▶ [BRIEF] Copy each line that includes the string "verde" from the material into your answer.

▶ [EXERCISE DATA]
[Start of section]

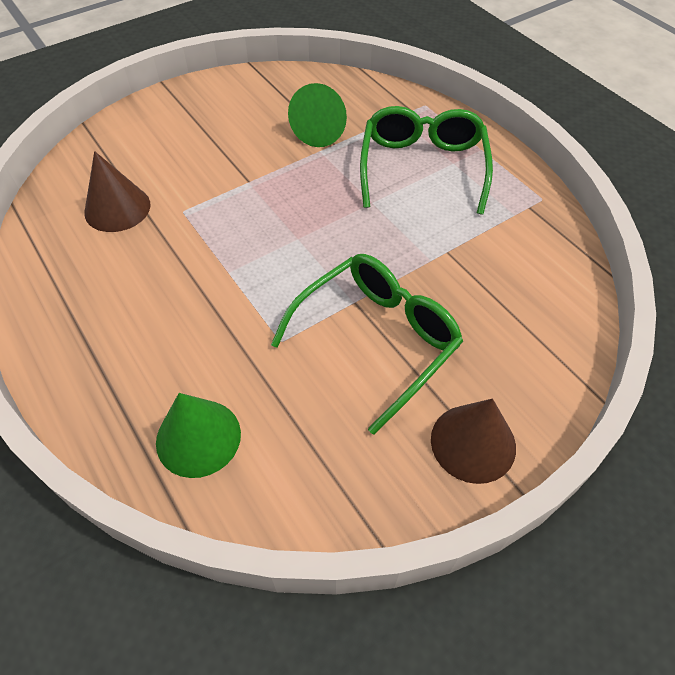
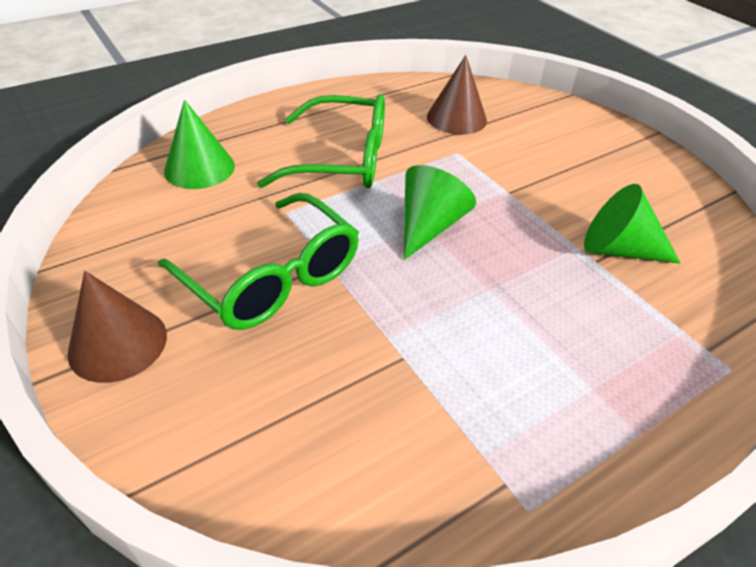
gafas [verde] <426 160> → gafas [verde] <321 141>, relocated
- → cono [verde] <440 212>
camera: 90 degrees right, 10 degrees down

[End of section]

▶ [ANSWER SECTION]
gafas [verde] <426 160> → gafas [verde] <321 141>, relocated
- → cono [verde] <440 212>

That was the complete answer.